(Scene images with change listings)
···

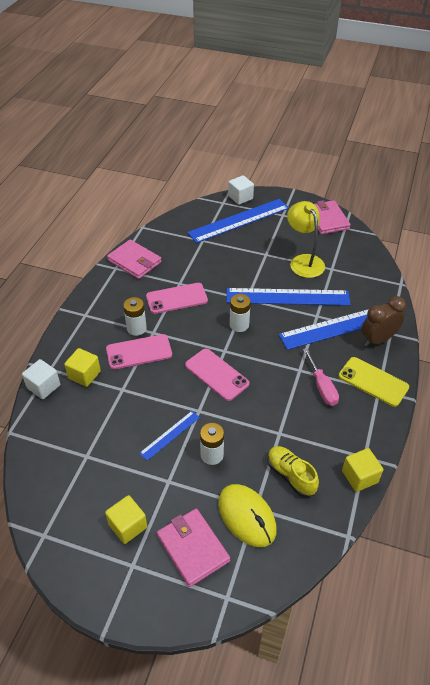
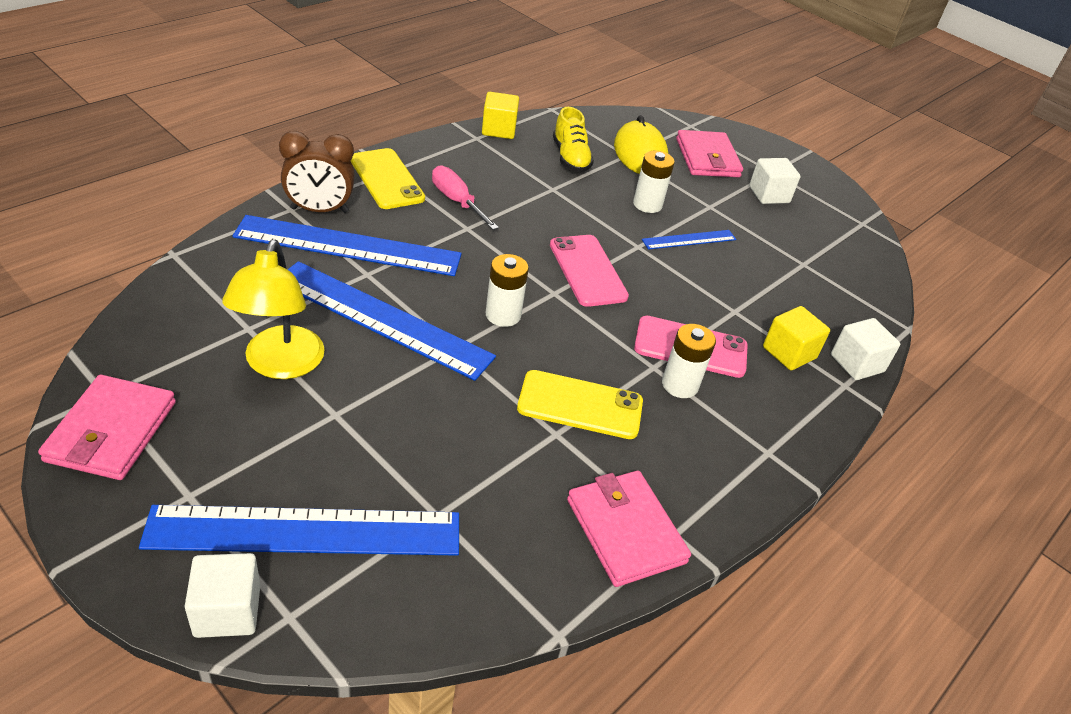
camera: 160 degrees left, 5 degrees down
(128, 526) = (769, 195): yellow cube -> white cube
(177, 298) = (580, 405): pink phone -> yellow phone
(321, 386) = (457, 202): pink screwdriver -> pink screwdriver turned 45 degrees counterclockwise

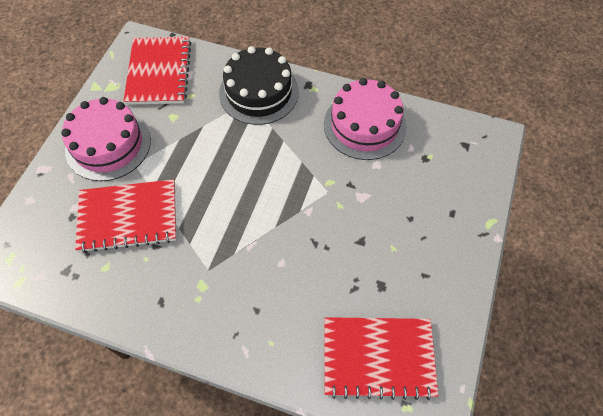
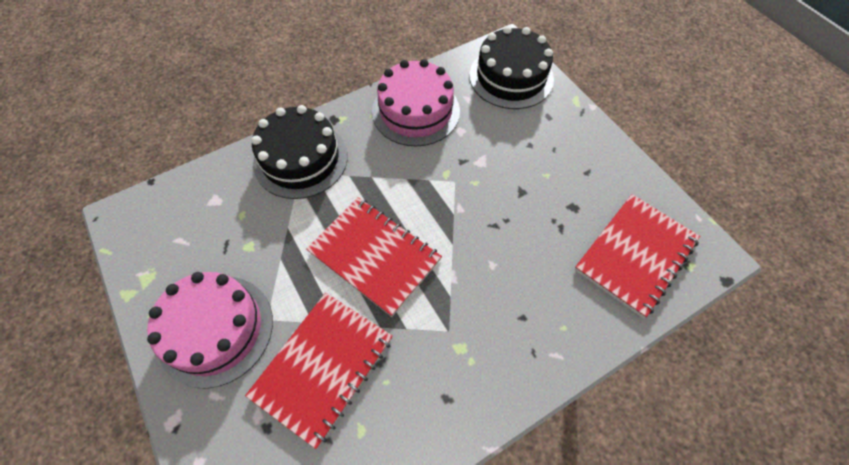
camera: 50 degrees left, 0 degrees up
(159, 72) = (182, 223): red notebook -> red notebook (374, 256)
(464, 161) = (511, 77): none -> black cake

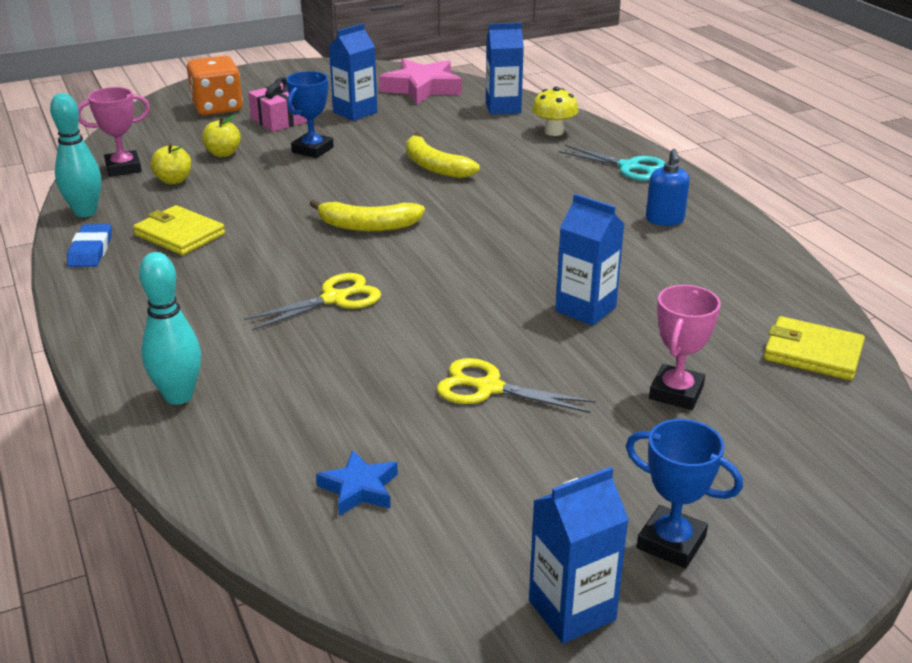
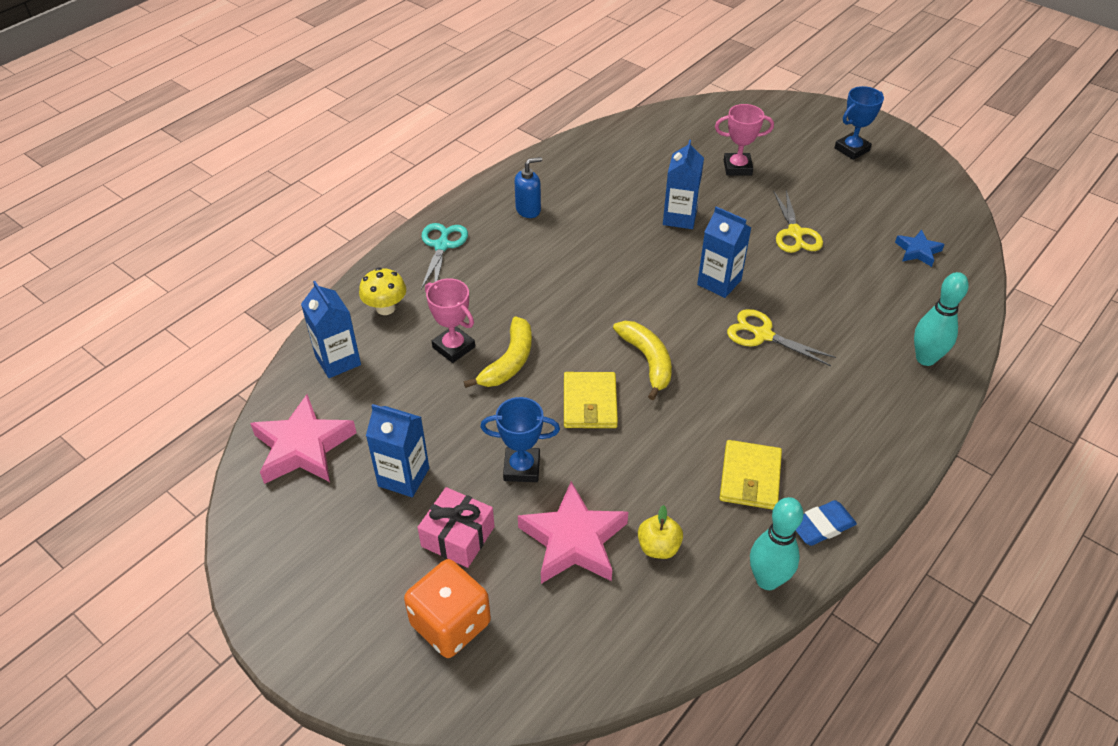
camera: 115 degrees left, 15 degrees up
(123, 168) = (661, 613): pink trophy -> pink trophy (454, 347)
(223, 153) = (573, 541): yellow apple -> pink star
(572, 610) = (918, 167): blue carton -> blue carton (719, 282)
(671, 542) = (852, 149): blue trophy -> blue trophy turned 45 degrees clockwise
(812, 353) = (658, 130): yellow wallet -> yellow wallet (589, 403)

···

Your goal:
Copy every entry exactly; drop the pictures.

Reply:
camera: 160 degrees left, 5 degrees down
(128, 526) = (769, 195): yellow cube -> white cube
(177, 298) = (580, 405): pink phone -> yellow phone
(321, 386) = (457, 202): pink screwdriver -> pink screwdriver turned 45 degrees counterclockwise

camera: 50 degrees left, 0 degrees up
(159, 72) = (182, 223): red notebook -> red notebook (374, 256)
(464, 161) = (511, 77): none -> black cake

camera: 115 degrees left, 15 degrees up
(123, 168) = (661, 613): pink trophy -> pink trophy (454, 347)
(223, 153) = (573, 541): yellow apple -> pink star
(572, 610) = (918, 167): blue carton -> blue carton (719, 282)
(671, 542) = (852, 149): blue trophy -> blue trophy turned 45 degrees clockwise
(812, 353) = (658, 130): yellow wallet -> yellow wallet (589, 403)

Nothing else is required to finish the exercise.